* _Aim of the task_: What is needed is a faithful transcription of all the data below, pictures excluded.

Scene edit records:
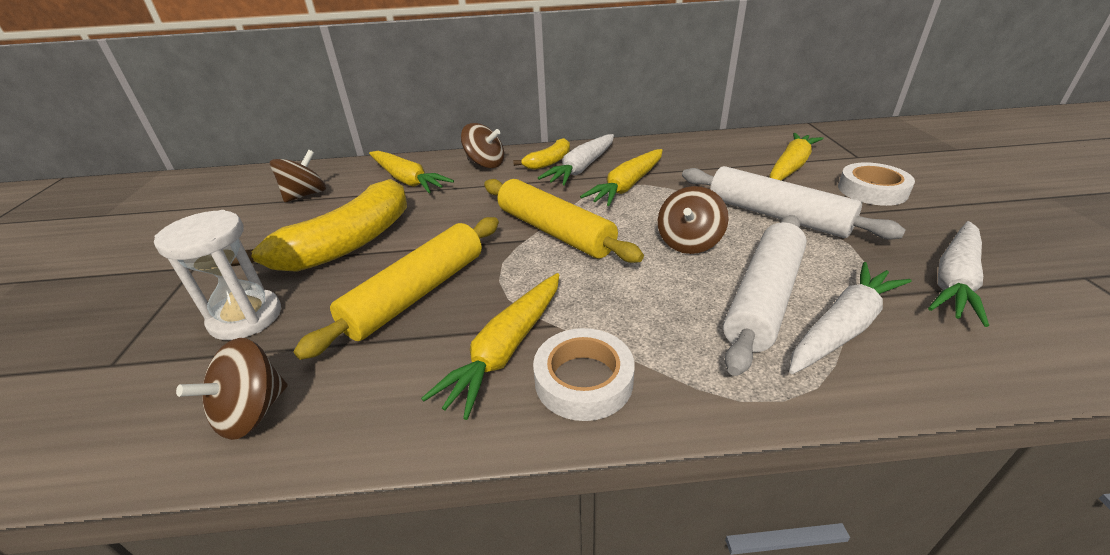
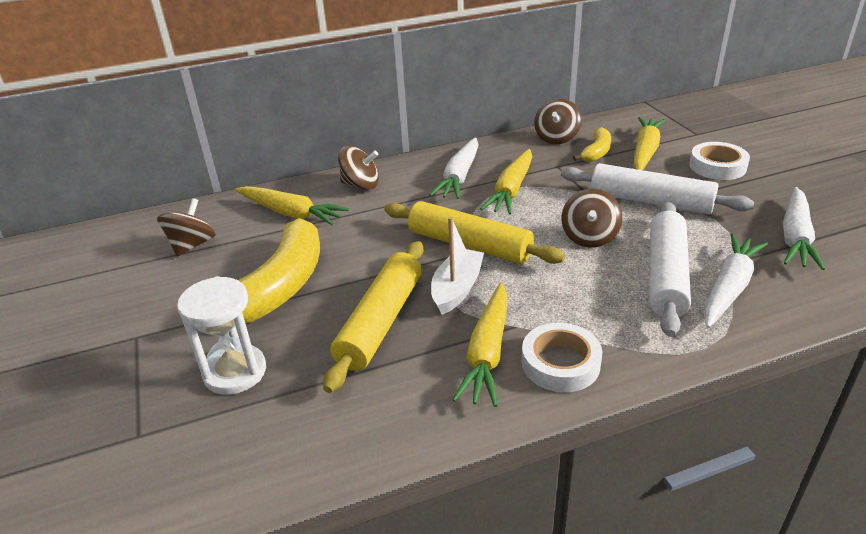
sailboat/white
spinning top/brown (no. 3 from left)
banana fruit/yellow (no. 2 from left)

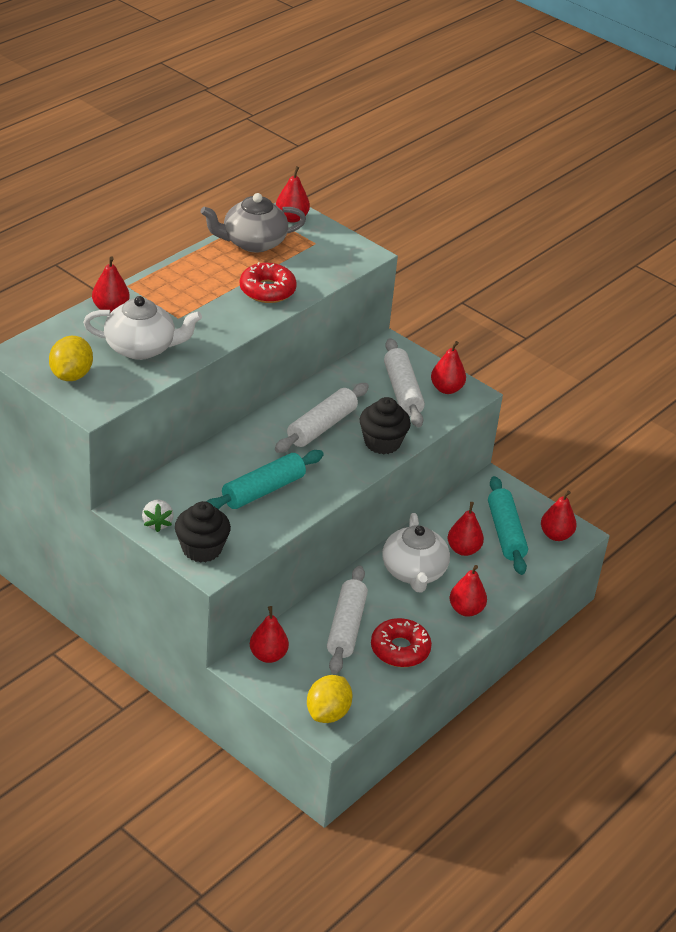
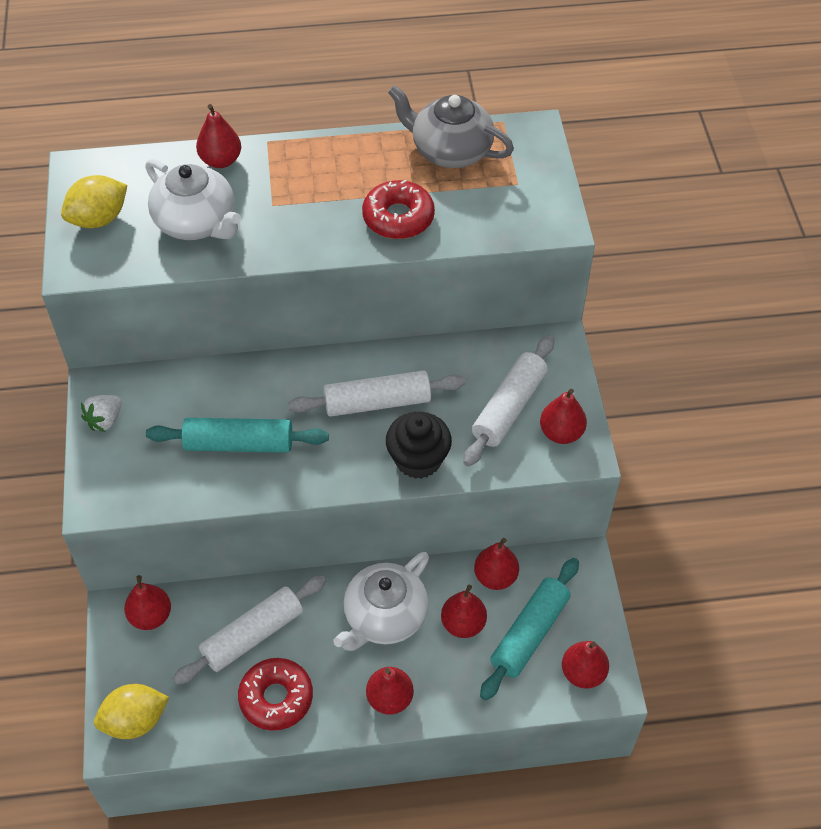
pear fruit/crimson (no. 5 from left)
fairy cake/ebony (no. 1 from left in the first image)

* _Answer space_:
sailboat/white
spinning top/brown (no. 3 from left)
banana fruit/yellow (no. 2 from left)

pear fruit/crimson (no. 5 from left)
fairy cake/ebony (no. 1 from left in the first image)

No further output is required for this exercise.